PROBLEM DETAILS: All lines before the one containing "C115: none -> 1.5uF (GND, VB)", plus that line itself, are to be printed exactly as they appear below.

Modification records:
--

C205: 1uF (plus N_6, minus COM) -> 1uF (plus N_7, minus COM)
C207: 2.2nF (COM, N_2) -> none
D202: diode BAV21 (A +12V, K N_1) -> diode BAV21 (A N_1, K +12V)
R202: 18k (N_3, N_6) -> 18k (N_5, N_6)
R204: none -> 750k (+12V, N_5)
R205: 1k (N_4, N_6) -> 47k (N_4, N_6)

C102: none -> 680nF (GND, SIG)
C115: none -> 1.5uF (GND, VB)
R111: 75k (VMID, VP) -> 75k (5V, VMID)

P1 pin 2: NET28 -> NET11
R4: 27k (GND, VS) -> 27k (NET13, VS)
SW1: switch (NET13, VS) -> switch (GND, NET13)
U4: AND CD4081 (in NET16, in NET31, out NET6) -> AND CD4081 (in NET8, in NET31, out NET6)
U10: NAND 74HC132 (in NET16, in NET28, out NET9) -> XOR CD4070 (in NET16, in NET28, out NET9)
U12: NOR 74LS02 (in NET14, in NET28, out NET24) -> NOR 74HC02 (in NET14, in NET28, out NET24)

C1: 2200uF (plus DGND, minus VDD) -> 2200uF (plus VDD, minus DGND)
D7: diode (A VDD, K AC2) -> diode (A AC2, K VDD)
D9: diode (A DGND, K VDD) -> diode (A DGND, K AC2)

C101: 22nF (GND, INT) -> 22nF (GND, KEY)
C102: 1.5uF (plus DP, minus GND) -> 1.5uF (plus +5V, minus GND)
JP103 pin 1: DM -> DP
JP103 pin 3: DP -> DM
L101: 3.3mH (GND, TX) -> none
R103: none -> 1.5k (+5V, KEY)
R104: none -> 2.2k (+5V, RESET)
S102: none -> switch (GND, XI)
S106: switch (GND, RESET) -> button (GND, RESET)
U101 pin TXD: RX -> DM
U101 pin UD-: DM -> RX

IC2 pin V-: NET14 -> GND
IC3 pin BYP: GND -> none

--

SOLUTION TO THIS EXERCISE:
C205: 1uF (plus N_6, minus COM) -> 1uF (plus N_7, minus COM)
C207: 2.2nF (COM, N_2) -> none
D202: diode BAV21 (A +12V, K N_1) -> diode BAV21 (A N_1, K +12V)
R202: 18k (N_3, N_6) -> 18k (N_5, N_6)
R204: none -> 750k (+12V, N_5)
R205: 1k (N_4, N_6) -> 47k (N_4, N_6)

C102: none -> 680nF (GND, SIG)
C115: none -> 1.5uF (GND, VB)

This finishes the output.